» **Instructions to follow**:
Find how many lines in the data below include the word "none", then write only that number.

» **Data for review**:

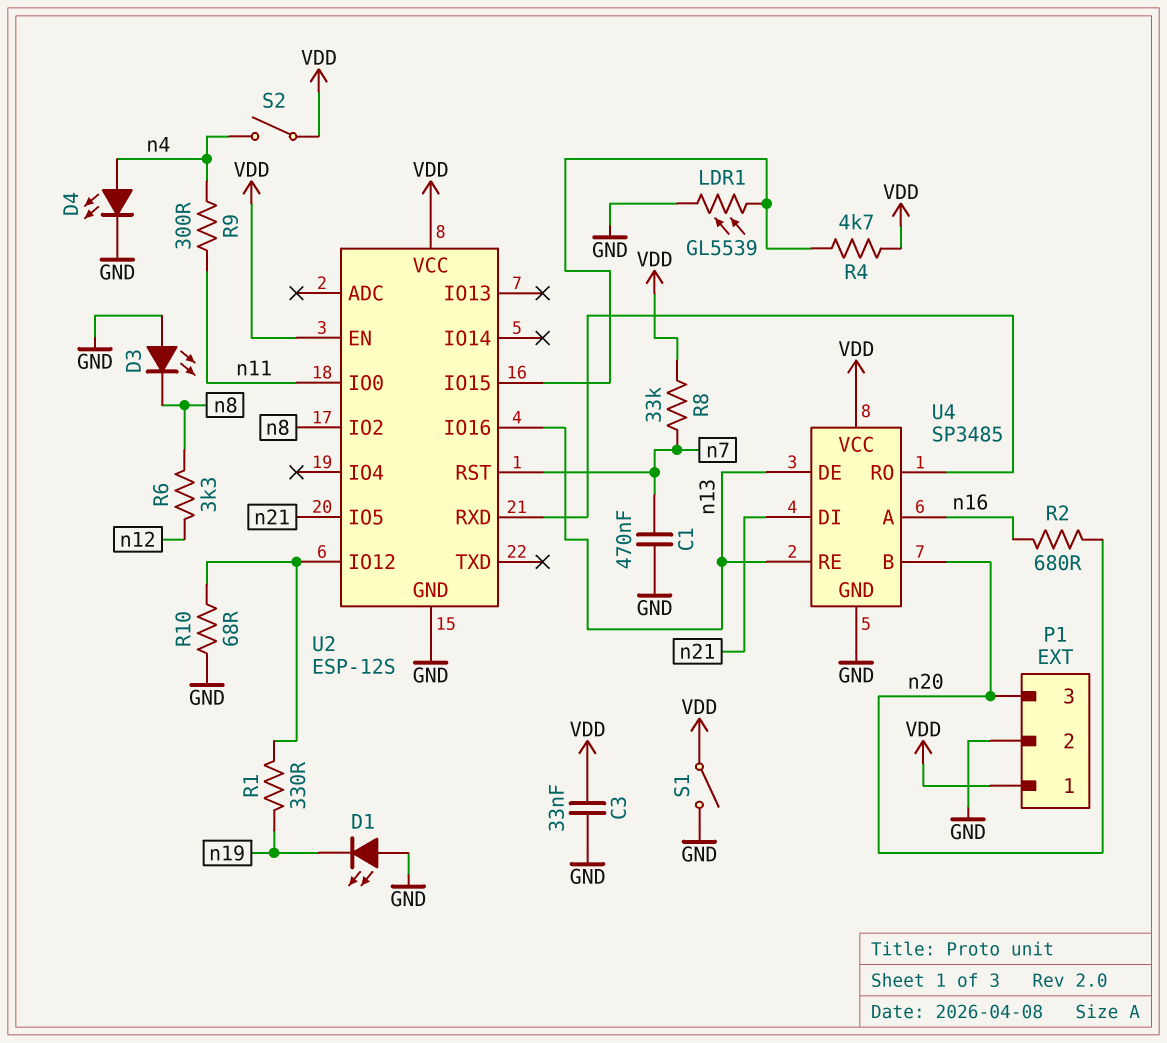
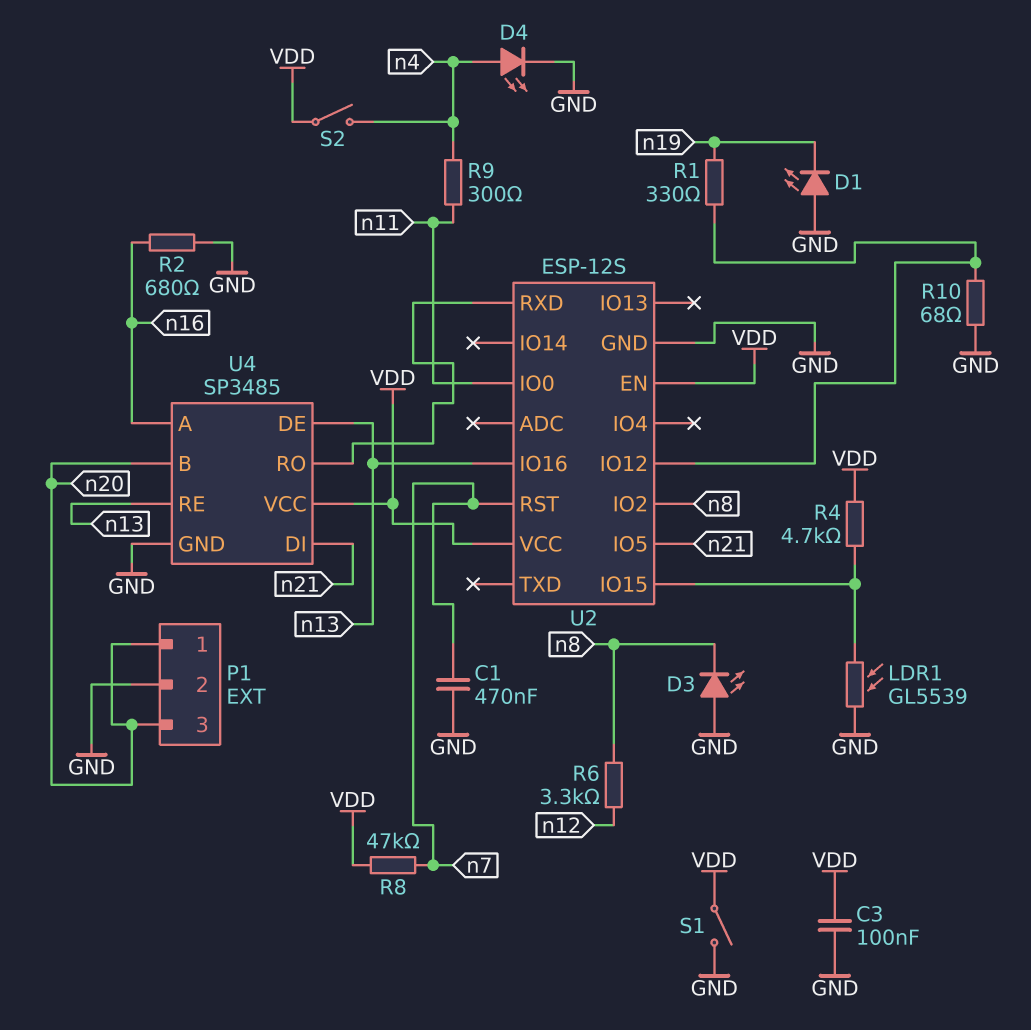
C3: 33nF (GND, VDD) -> 100nF (GND, VDD)
P1 pin 1: VDD -> n20
R2: 680 (n16, n20) -> 680 (GND, n16)
R8: 33k (VDD, n7) -> 47k (VDD, n7)

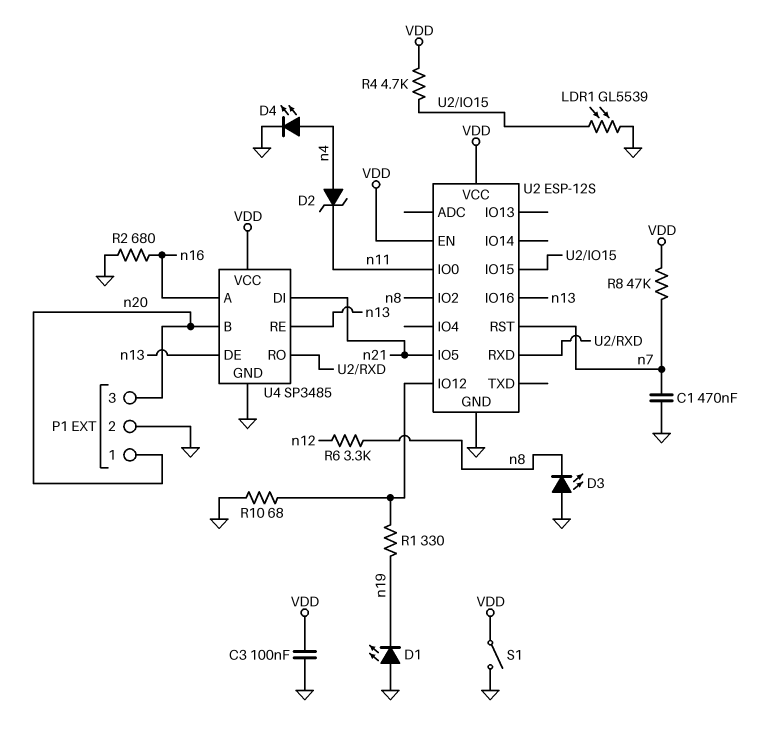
D2: none -> zener (A n4, K n11)
R9: 300 (n4, n11) -> none
S2: switch (VDD, n4) -> none

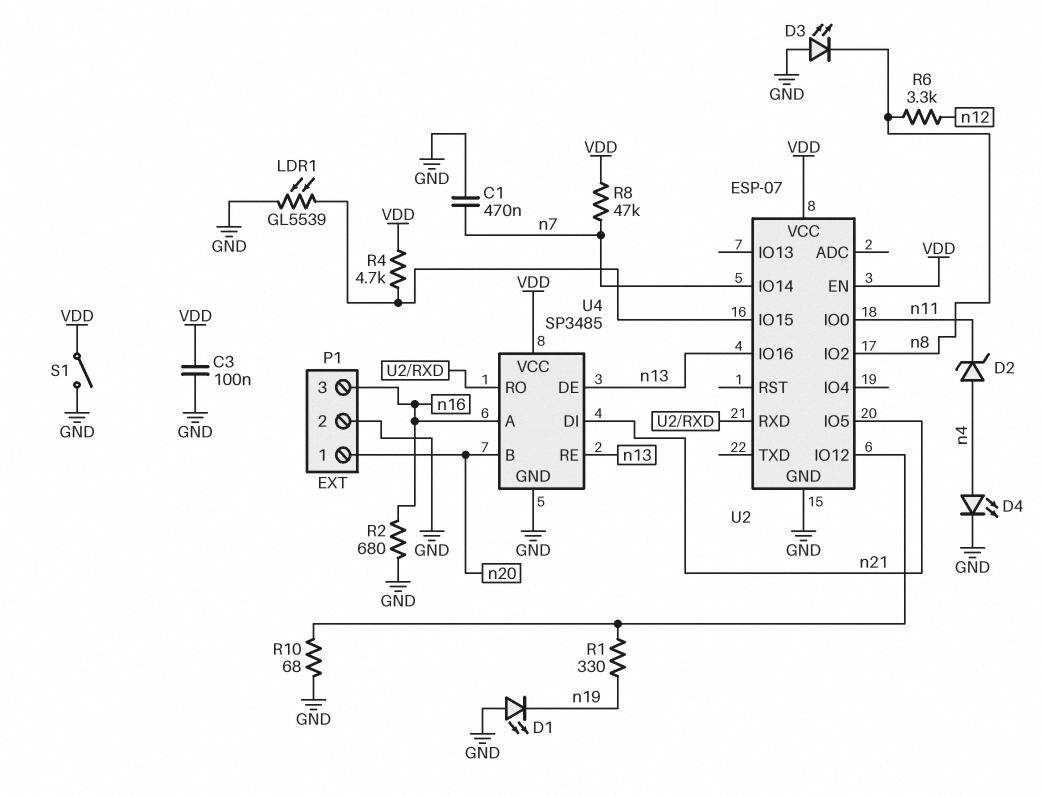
P1 pin 3: n20 -> n16
U2: ESP-12S -> ESP-07
U2 pin IO14: none -> n7
U2 pin RST: n7 -> none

» **Answer to this exercise**:
5